◆ DATASET EXCERPTS
──────

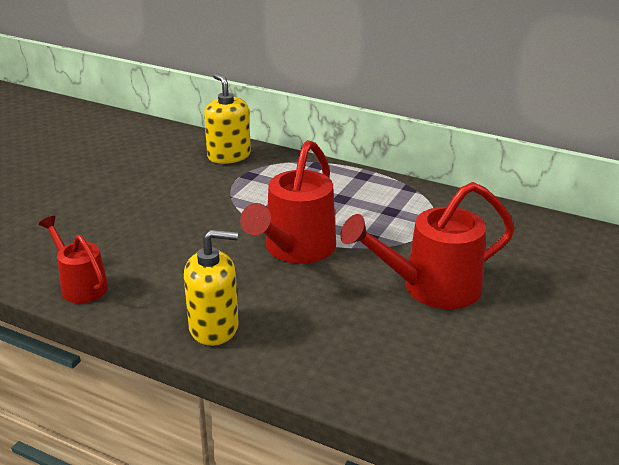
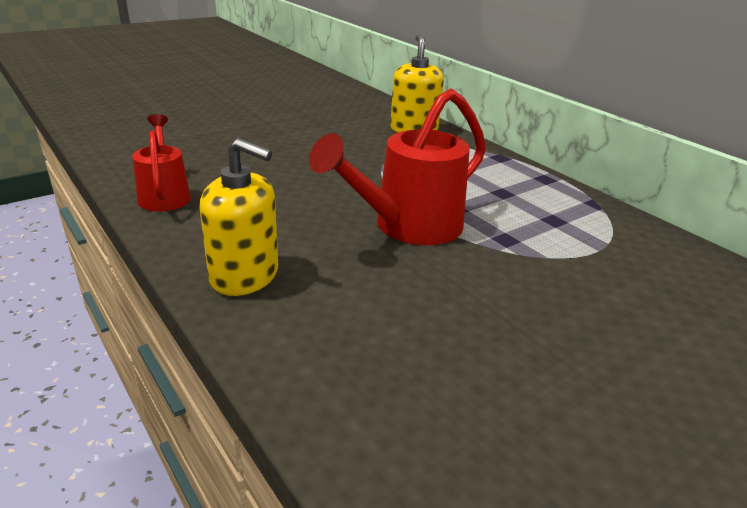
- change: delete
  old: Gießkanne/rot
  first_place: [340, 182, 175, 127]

──────

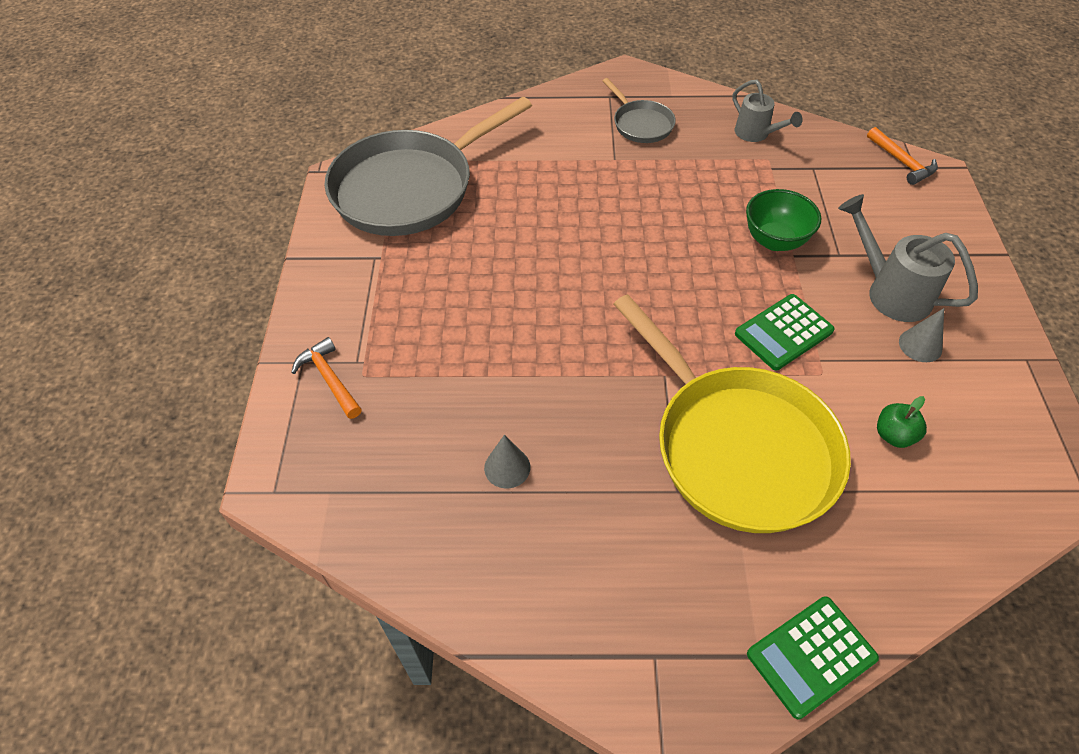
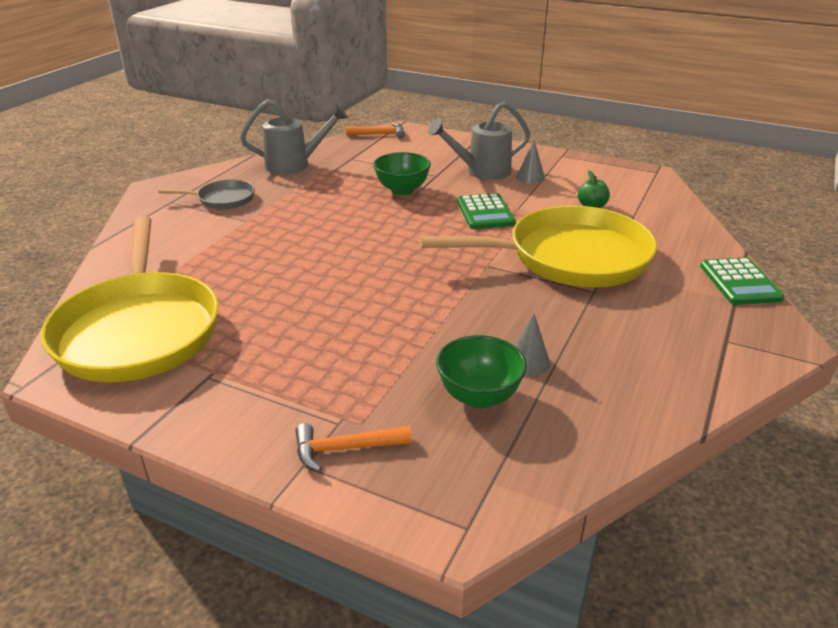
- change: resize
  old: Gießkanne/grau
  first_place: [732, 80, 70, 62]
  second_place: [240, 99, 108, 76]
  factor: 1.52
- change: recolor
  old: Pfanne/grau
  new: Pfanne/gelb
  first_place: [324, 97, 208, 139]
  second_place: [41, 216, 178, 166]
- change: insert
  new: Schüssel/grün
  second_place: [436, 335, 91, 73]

──────

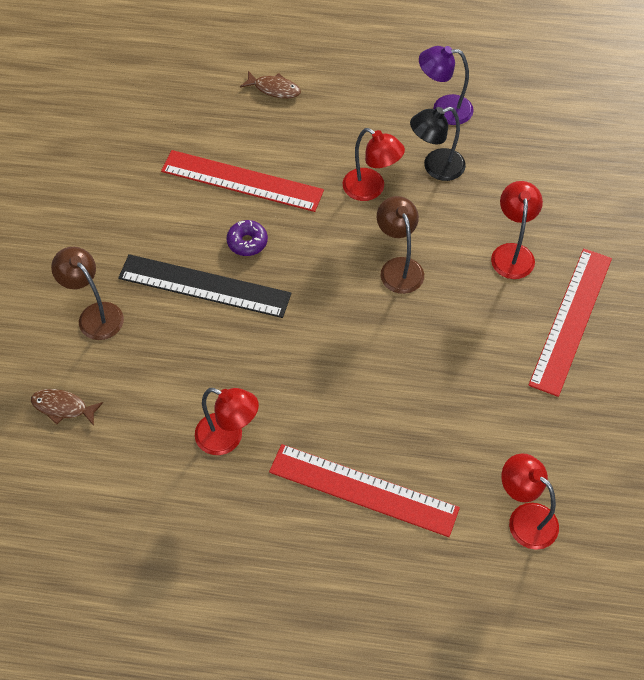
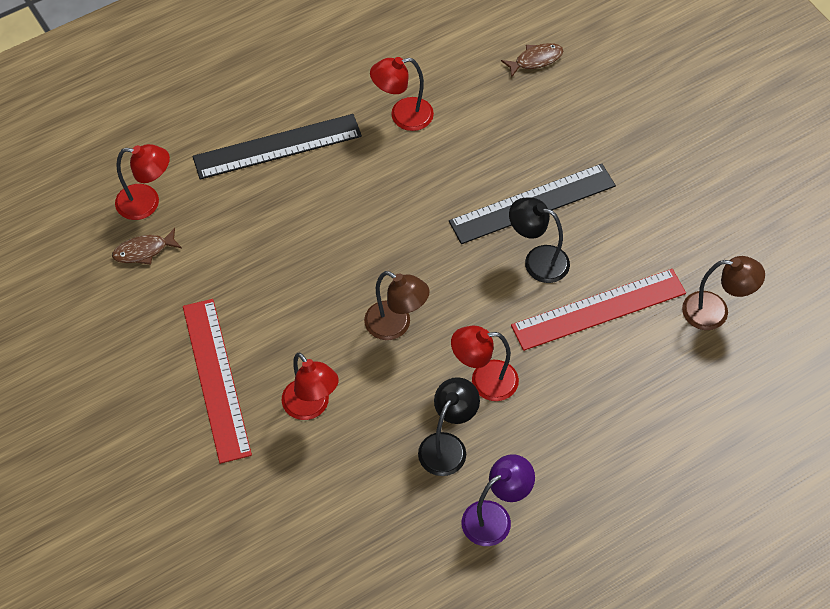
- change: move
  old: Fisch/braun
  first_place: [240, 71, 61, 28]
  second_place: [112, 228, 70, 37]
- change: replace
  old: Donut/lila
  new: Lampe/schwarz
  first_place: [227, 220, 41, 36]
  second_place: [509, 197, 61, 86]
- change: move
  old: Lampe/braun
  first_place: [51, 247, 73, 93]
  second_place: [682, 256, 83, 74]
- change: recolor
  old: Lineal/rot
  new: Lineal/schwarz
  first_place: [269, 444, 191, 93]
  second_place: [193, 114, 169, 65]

──────

◆ WHAT THE EXERCISE ASKS
All that is needed is the exact run of lines above from the line containing "old: Lampe/braun" through the line containing "second_place: [193, 114, 169, 65]", both of them included.

◆ REPLY TO THE TASK
  old: Lampe/braun
  first_place: [51, 247, 73, 93]
  second_place: [682, 256, 83, 74]
- change: recolor
  old: Lineal/rot
  new: Lineal/schwarz
  first_place: [269, 444, 191, 93]
  second_place: [193, 114, 169, 65]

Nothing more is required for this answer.